* WORK ORDER *
The reply to the records below should contain exactly the lines from the line with "black tile F14:G14" through the line with "red brick C7:D8", and nothing besides.

* ENTRIES PROVIDED *
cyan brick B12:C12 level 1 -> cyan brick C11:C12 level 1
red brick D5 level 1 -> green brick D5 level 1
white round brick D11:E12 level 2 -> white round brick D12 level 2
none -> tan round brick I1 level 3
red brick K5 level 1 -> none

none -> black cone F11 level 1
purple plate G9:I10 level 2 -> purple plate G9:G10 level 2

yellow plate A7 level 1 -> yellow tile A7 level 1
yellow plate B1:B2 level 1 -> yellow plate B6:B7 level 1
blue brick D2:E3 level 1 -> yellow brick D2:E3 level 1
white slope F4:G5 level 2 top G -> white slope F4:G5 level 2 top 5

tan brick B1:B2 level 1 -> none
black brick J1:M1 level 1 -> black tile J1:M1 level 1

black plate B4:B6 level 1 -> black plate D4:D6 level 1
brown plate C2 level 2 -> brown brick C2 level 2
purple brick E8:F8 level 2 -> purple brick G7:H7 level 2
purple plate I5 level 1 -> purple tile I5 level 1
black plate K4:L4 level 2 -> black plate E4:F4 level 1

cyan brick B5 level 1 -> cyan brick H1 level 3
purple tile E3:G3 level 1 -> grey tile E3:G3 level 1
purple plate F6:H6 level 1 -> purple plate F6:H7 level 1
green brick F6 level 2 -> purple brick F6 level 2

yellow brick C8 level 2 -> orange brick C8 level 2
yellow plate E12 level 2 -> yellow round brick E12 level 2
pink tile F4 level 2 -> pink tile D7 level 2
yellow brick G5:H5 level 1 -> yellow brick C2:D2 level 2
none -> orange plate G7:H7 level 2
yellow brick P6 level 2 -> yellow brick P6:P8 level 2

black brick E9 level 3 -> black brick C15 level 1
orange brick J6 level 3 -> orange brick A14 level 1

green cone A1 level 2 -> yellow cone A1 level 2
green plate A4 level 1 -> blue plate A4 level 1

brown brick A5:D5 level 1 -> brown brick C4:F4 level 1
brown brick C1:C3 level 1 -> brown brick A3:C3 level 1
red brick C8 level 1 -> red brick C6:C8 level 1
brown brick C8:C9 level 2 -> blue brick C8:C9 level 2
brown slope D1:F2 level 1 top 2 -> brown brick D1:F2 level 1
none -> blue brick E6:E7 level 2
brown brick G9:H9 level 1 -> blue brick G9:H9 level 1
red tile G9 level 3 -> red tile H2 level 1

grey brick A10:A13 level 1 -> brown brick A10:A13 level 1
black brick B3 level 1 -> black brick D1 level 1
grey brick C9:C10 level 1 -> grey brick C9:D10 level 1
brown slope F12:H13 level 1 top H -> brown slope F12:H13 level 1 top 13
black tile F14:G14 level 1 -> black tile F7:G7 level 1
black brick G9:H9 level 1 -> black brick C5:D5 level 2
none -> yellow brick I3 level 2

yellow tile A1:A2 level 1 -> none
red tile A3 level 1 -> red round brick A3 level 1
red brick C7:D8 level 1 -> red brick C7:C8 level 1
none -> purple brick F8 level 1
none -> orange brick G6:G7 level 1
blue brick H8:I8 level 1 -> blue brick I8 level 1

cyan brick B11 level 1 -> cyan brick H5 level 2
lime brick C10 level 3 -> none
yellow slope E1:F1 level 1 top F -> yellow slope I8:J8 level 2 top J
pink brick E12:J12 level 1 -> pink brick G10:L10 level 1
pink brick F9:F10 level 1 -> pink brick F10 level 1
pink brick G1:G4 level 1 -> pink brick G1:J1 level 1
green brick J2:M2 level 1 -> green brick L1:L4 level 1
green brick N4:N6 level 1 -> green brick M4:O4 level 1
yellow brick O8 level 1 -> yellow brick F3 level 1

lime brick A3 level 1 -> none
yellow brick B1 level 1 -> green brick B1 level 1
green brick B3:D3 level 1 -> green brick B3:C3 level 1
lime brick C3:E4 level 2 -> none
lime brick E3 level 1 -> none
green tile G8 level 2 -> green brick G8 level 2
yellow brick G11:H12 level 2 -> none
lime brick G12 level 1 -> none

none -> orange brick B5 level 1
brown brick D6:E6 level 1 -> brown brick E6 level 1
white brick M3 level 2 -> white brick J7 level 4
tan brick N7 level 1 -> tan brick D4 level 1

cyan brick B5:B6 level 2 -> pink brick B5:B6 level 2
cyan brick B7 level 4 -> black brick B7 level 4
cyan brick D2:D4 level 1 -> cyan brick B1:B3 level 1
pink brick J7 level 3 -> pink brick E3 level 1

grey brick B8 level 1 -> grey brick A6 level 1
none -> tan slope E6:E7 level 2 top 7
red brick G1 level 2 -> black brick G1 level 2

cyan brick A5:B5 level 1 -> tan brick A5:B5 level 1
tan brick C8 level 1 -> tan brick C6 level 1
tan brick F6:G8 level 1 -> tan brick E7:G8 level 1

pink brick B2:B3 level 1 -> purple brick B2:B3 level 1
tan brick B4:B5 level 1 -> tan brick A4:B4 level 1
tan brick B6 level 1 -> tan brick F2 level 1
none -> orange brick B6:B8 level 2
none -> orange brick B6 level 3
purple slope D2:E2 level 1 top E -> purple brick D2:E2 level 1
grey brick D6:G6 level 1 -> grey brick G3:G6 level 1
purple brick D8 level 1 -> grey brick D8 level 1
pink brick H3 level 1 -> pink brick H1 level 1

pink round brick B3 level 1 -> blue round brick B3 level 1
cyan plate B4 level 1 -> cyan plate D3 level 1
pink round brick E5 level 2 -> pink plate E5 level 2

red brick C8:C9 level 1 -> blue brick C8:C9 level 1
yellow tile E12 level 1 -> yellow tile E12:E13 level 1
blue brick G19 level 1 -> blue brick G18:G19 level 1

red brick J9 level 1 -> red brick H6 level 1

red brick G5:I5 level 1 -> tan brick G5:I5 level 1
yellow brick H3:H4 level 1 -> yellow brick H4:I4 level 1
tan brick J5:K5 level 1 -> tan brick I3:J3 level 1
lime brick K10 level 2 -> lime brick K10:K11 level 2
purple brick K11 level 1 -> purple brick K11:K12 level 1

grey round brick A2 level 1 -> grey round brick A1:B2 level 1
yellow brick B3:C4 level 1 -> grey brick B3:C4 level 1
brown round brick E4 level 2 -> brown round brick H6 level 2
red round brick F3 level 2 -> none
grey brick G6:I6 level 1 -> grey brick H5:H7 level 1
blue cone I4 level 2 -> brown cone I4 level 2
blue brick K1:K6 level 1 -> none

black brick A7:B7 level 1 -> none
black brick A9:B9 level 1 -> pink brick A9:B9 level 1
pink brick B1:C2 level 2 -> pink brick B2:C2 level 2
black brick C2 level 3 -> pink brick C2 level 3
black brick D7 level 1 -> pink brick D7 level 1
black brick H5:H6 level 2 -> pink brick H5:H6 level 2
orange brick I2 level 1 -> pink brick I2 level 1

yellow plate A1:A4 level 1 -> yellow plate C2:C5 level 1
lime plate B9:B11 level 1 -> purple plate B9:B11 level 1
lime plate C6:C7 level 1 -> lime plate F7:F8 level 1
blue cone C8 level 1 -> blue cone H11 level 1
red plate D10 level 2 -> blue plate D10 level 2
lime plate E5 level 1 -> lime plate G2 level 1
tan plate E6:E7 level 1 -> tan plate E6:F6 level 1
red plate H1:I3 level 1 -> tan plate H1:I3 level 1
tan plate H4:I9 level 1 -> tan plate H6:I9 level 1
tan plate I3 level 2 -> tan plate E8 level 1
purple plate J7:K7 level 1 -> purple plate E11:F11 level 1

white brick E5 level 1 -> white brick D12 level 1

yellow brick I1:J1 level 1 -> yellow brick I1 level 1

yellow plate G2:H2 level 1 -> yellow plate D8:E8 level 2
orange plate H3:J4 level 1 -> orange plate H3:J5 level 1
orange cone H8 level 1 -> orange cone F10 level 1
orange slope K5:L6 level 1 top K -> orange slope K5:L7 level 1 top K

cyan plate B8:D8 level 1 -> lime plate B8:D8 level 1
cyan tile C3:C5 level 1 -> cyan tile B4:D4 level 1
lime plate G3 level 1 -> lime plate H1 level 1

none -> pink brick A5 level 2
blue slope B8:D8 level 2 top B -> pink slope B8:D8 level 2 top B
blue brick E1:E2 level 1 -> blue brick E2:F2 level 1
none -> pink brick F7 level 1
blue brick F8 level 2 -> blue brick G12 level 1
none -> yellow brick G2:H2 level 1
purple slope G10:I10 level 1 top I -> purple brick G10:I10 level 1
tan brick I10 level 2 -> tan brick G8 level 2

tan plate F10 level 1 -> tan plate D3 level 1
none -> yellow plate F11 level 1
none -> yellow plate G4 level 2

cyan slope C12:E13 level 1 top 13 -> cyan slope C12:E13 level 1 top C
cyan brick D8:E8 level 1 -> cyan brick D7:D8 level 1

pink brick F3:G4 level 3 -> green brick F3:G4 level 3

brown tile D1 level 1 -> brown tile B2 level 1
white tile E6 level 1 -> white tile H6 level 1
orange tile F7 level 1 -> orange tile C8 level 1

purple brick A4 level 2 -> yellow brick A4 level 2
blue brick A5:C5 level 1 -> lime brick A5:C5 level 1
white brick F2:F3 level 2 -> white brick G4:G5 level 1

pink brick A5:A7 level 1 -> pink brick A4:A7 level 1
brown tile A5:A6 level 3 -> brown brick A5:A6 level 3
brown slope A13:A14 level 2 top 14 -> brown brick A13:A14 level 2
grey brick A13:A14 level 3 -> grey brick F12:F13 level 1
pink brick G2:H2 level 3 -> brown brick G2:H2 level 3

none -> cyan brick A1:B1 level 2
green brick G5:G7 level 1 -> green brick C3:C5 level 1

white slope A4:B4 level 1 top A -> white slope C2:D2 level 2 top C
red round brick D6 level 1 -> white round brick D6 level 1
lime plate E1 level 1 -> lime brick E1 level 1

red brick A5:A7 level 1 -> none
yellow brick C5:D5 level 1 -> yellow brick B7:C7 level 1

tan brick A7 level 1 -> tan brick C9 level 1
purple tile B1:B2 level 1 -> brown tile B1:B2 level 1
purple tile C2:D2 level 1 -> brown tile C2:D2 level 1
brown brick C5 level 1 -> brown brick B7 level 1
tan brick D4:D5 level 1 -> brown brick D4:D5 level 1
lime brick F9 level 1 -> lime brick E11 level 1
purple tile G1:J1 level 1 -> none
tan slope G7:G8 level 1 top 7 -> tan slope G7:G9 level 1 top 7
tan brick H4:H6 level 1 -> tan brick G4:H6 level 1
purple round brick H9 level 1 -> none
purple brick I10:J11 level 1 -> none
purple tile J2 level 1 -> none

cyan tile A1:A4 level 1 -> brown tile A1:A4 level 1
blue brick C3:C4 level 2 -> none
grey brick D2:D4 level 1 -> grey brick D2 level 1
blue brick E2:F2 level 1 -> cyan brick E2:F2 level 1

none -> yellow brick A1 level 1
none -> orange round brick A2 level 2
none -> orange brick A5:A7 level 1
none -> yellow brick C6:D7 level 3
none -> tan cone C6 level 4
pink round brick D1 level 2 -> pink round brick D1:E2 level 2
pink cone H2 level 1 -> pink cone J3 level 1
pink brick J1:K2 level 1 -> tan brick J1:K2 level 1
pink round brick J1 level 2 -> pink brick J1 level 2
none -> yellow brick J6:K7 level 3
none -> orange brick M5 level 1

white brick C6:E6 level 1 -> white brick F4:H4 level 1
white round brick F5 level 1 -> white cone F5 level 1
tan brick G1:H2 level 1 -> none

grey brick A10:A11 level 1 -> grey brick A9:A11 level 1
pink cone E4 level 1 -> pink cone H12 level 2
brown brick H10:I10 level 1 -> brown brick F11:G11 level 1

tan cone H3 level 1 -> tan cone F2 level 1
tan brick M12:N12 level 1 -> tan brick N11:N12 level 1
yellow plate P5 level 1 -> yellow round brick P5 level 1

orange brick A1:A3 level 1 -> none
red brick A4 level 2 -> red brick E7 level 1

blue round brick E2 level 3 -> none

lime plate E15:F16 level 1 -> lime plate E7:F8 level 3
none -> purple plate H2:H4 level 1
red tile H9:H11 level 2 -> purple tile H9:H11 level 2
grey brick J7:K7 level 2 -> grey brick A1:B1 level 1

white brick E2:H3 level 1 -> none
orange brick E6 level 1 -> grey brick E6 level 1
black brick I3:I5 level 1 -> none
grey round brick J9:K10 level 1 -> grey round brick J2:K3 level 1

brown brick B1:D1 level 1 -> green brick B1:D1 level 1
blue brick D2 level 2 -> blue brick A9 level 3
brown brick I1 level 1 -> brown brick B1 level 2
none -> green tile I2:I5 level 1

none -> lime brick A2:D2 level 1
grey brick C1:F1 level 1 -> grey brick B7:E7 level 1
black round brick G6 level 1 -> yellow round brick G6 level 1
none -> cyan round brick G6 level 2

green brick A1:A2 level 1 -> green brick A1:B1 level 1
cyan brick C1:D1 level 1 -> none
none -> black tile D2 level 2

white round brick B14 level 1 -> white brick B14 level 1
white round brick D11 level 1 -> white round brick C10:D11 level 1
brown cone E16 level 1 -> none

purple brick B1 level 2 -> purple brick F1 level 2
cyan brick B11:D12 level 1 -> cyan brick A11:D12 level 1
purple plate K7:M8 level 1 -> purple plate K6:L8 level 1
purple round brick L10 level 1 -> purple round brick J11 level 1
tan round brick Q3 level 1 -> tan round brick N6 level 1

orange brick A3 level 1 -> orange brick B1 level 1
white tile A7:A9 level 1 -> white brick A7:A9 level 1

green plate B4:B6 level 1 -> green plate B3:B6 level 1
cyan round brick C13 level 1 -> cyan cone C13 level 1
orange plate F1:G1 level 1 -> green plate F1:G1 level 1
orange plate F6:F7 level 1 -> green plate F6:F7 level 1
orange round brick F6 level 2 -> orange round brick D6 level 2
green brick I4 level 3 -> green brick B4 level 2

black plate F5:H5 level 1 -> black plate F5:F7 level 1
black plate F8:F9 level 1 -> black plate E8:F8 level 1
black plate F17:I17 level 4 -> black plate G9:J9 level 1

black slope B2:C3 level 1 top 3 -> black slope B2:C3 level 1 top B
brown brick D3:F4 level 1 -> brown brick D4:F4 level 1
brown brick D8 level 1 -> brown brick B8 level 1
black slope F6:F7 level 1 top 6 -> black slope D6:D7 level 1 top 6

* EXERCISE SOLUTION *
black tile F14:G14 level 1 -> black tile F7:G7 level 1
black brick G9:H9 level 1 -> black brick C5:D5 level 2
none -> yellow brick I3 level 2

yellow tile A1:A2 level 1 -> none
red tile A3 level 1 -> red round brick A3 level 1
red brick C7:D8 level 1 -> red brick C7:C8 level 1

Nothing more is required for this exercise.